(Stored items from a collection)
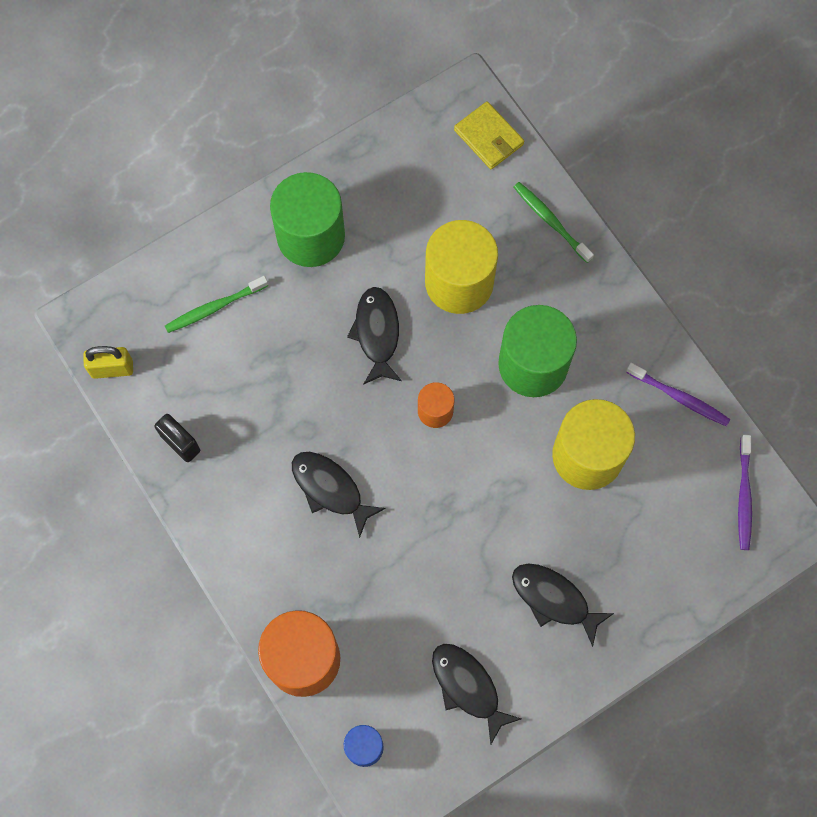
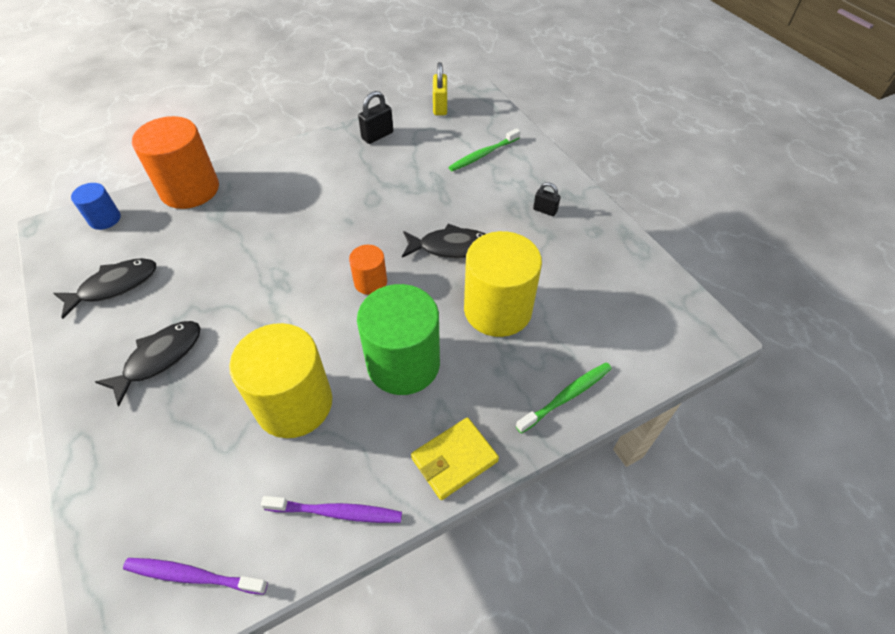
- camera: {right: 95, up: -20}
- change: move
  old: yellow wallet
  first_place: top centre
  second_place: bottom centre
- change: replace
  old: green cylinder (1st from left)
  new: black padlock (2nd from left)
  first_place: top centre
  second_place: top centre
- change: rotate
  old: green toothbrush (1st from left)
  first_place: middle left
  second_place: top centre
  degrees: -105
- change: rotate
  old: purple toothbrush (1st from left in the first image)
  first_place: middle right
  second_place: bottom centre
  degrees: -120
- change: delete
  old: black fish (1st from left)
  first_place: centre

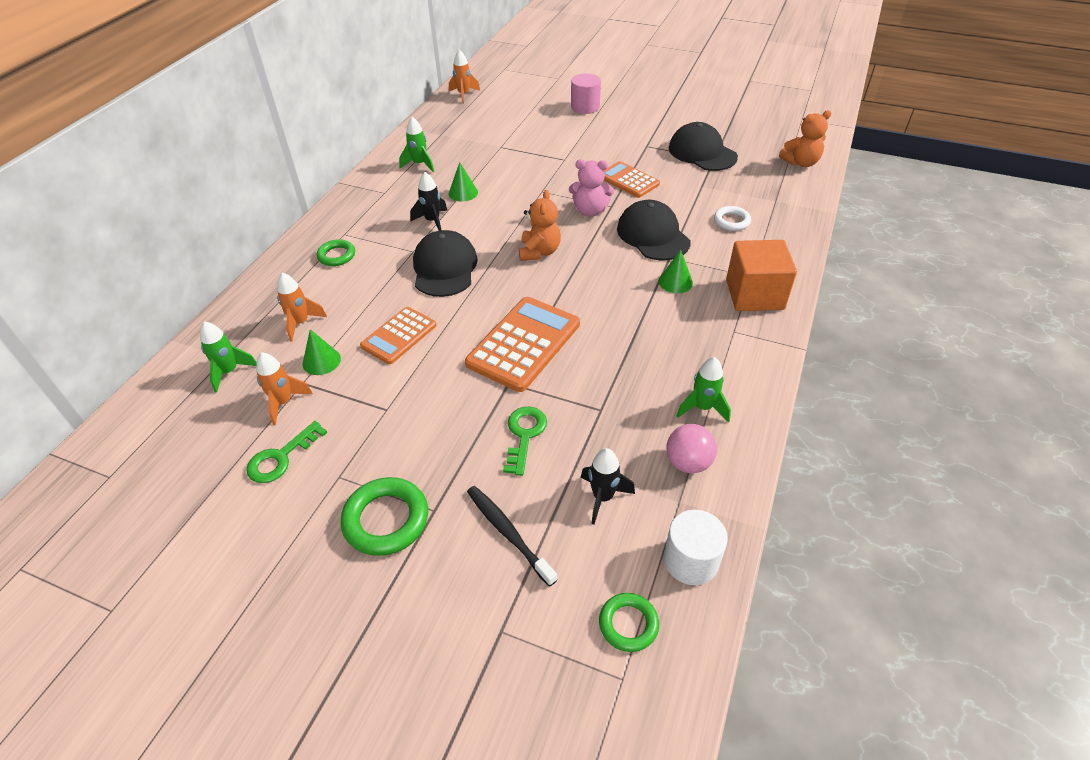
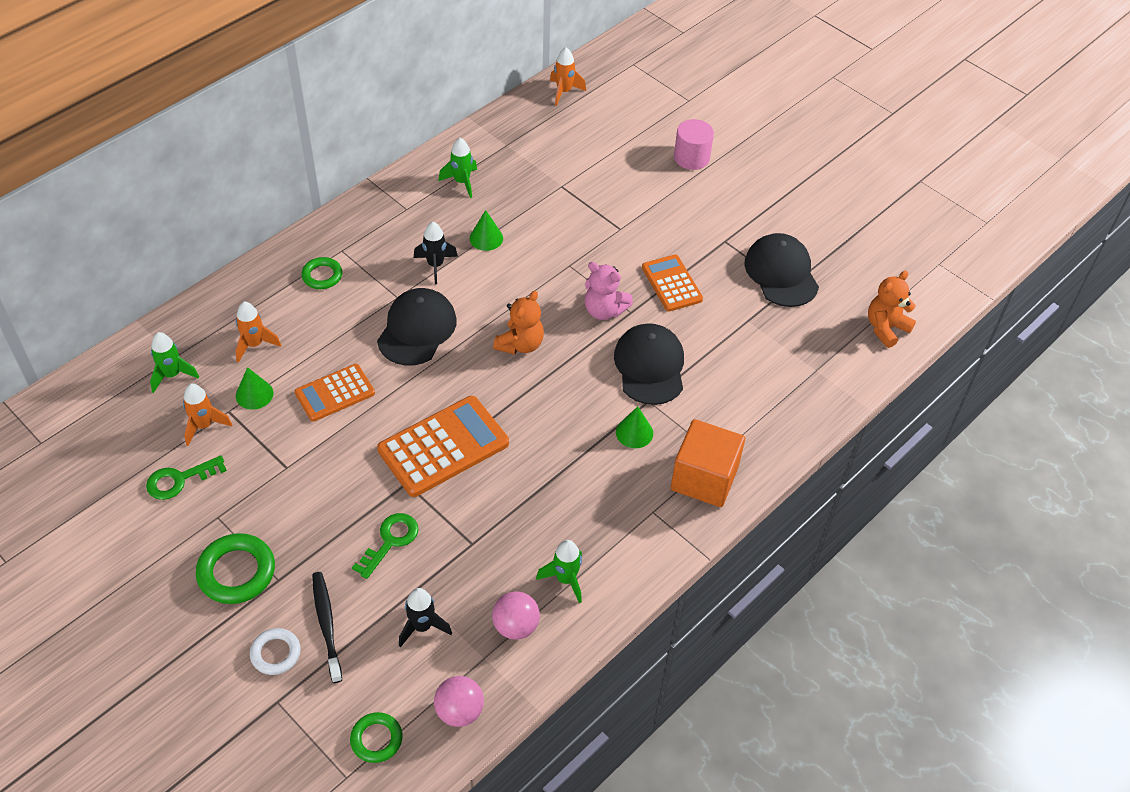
- camera: {right: 20, up: 5}
- change: rotate
  old: orange teddy bear (2nd from left)
  first_place: top right
  second_place: middle right
  degrees: 135
- change: move
  old: white ring
  first_place: top right
  second_place: bottom left
- change: replace
  old: white cylinder
  new: pink ball (1st from left)
  first_place: bottom centre
  second_place: bottom centre

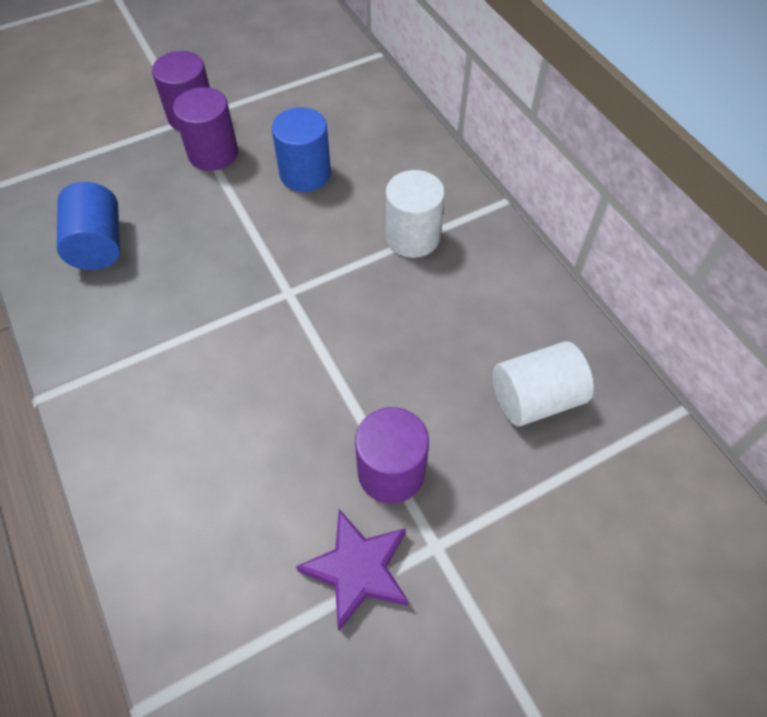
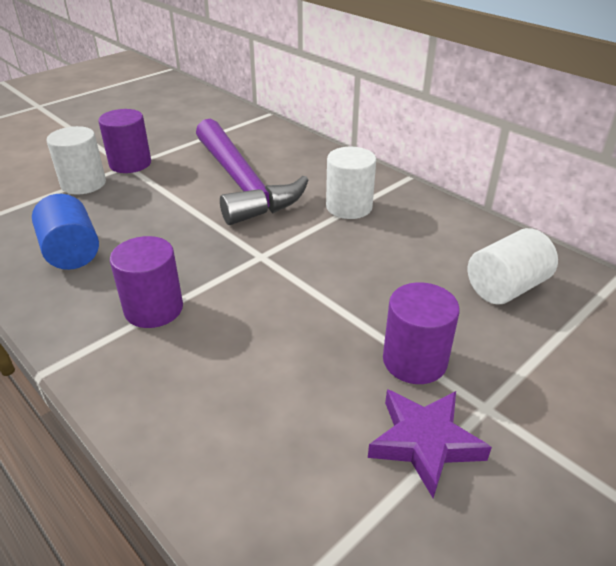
- camera: {right: -15, up: -20}
- change: move
  old: purple cylinder (2nd from left)
  first_place: top left
  second_place: middle left
- change: replace
  old: blue cylinder (2nd from left)
  new: purple hammer
  first_place: top centre
  second_place: top centre
- change: insert
  new: white cylinder (1st from left)
  second_place: top left

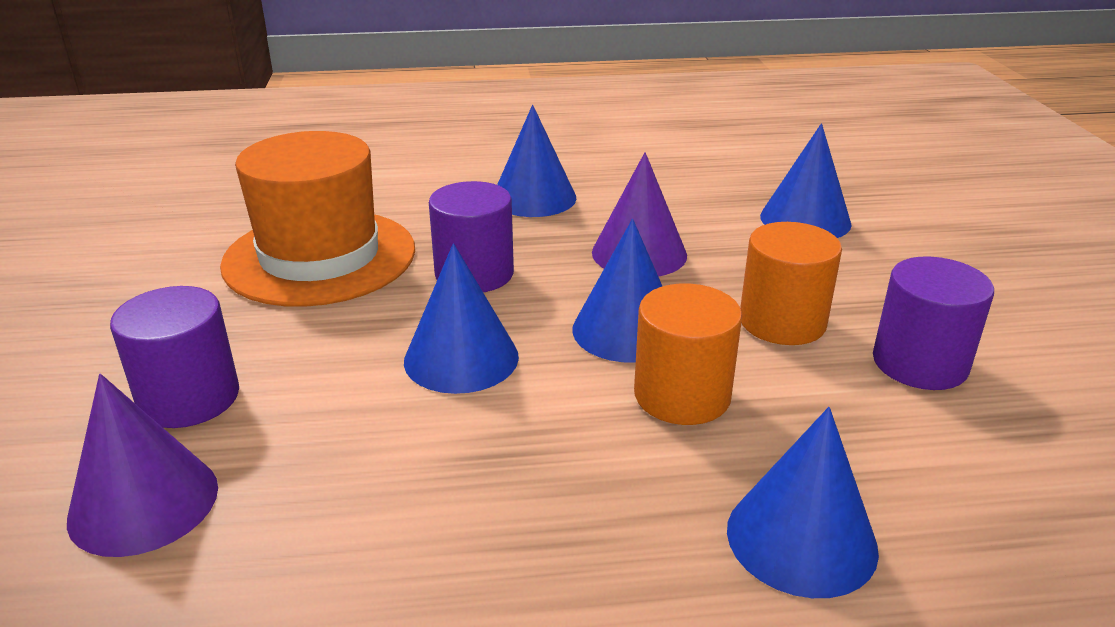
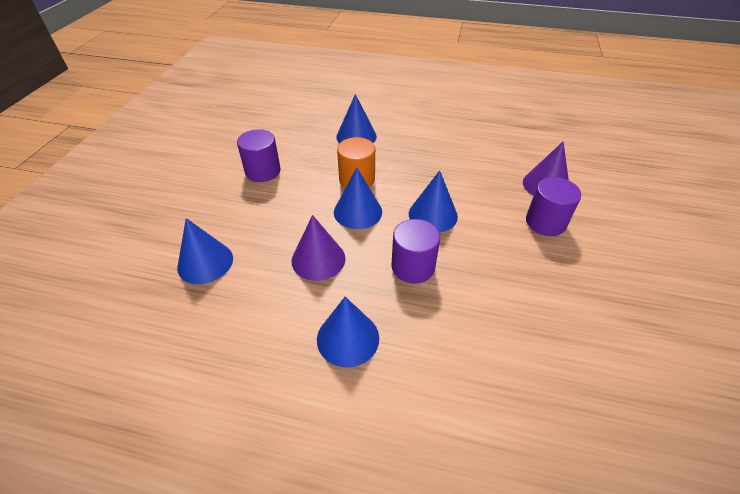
- camera: {right: -160, up: 15}
- change: delete
  old: orange hat
  first_place: middle left
- change: delete
  old: orange cylinder (2nd from left)
  first_place: middle right

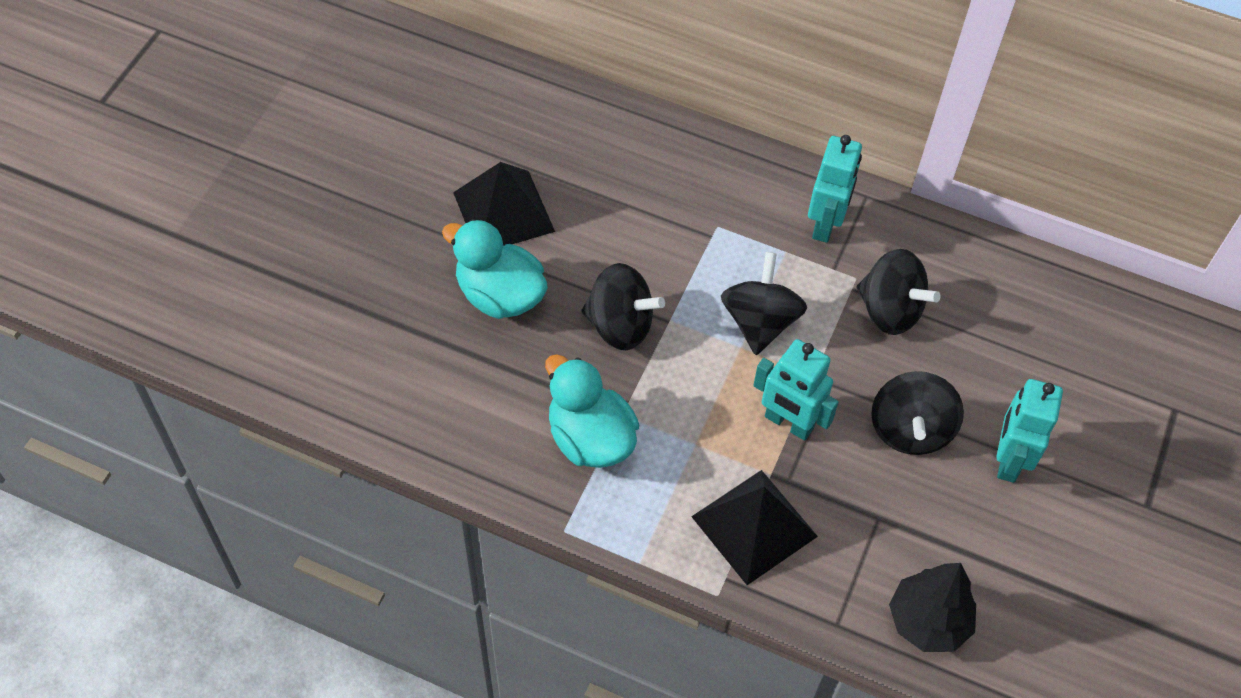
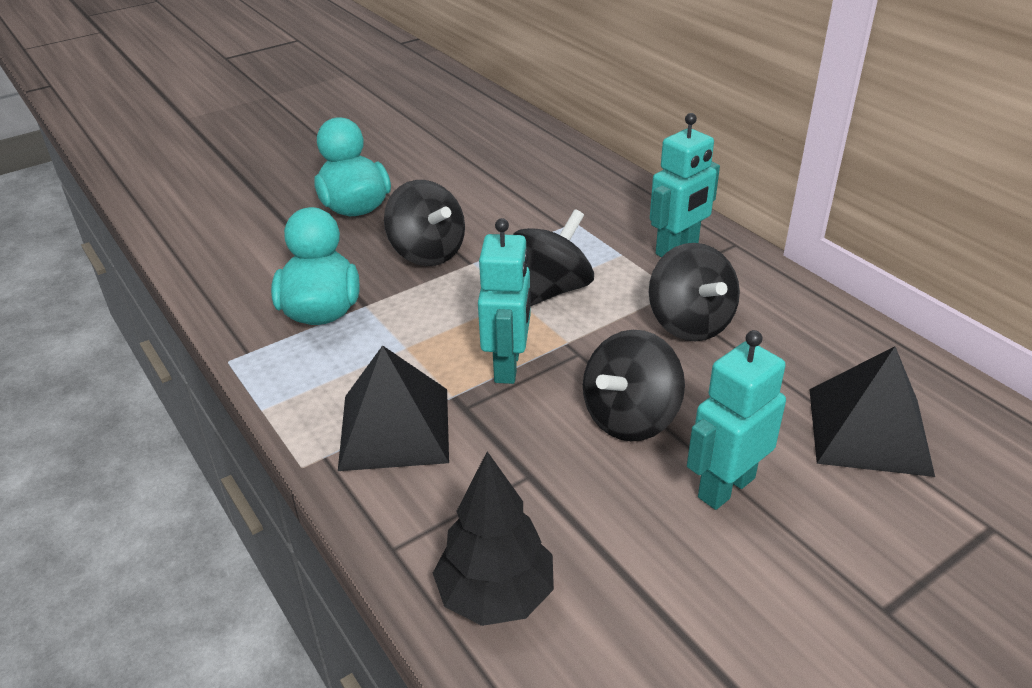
- camera: {right: 35, up: -20}
- change: move
  old: black pyramid (1st from left in the first image)
  new: black pyramid (2nd from left)
  first_place: top centre
  second_place: middle right
- change: rotate
  old: turquoise robot (1st from left)
  first_place: centre
  second_place: centre
  degrees: -150

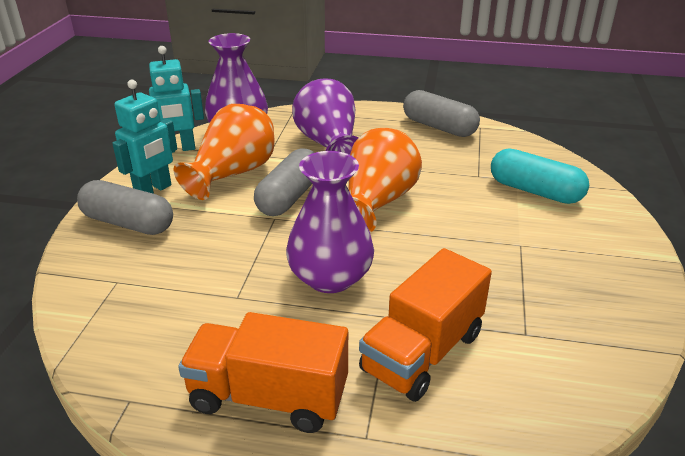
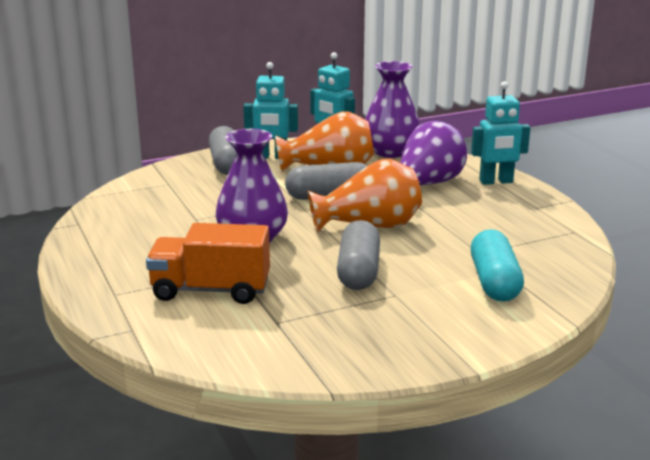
- camera: {right: 55, up: -10}
- change: move
  old: grey capsule (3rd from left)
  first_place: top centre
  second_place: centre
- change: delete
  old: orange truck (1st from left)
  first_place: bottom centre
- change: insert
  new: turquoise robot (3rd from left)
  second_place: top right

## Work to complete
The entries above need to be printed again exactly; please exclude all pictures.

## Output for this exercise
- camera: {right: 95, up: -20}
- change: move
  old: yellow wallet
  first_place: top centre
  second_place: bottom centre
- change: replace
  old: green cylinder (1st from left)
  new: black padlock (2nd from left)
  first_place: top centre
  second_place: top centre
- change: rotate
  old: green toothbrush (1st from left)
  first_place: middle left
  second_place: top centre
  degrees: -105
- change: rotate
  old: purple toothbrush (1st from left in the first image)
  first_place: middle right
  second_place: bottom centre
  degrees: -120
- change: delete
  old: black fish (1st from left)
  first_place: centre

- camera: {right: 20, up: 5}
- change: rotate
  old: orange teddy bear (2nd from left)
  first_place: top right
  second_place: middle right
  degrees: 135
- change: move
  old: white ring
  first_place: top right
  second_place: bottom left
- change: replace
  old: white cylinder
  new: pink ball (1st from left)
  first_place: bottom centre
  second_place: bottom centre

- camera: {right: -15, up: -20}
- change: move
  old: purple cylinder (2nd from left)
  first_place: top left
  second_place: middle left
- change: replace
  old: blue cylinder (2nd from left)
  new: purple hammer
  first_place: top centre
  second_place: top centre
- change: insert
  new: white cylinder (1st from left)
  second_place: top left

- camera: {right: -160, up: 15}
- change: delete
  old: orange hat
  first_place: middle left
- change: delete
  old: orange cylinder (2nd from left)
  first_place: middle right

- camera: {right: 35, up: -20}
- change: move
  old: black pyramid (1st from left in the first image)
  new: black pyramid (2nd from left)
  first_place: top centre
  second_place: middle right
- change: rotate
  old: turquoise robot (1st from left)
  first_place: centre
  second_place: centre
  degrees: -150

- camera: {right: 55, up: -10}
- change: move
  old: grey capsule (3rd from left)
  first_place: top centre
  second_place: centre
- change: delete
  old: orange truck (1st from left)
  first_place: bottom centre
- change: insert
  new: turquoise robot (3rd from left)
  second_place: top right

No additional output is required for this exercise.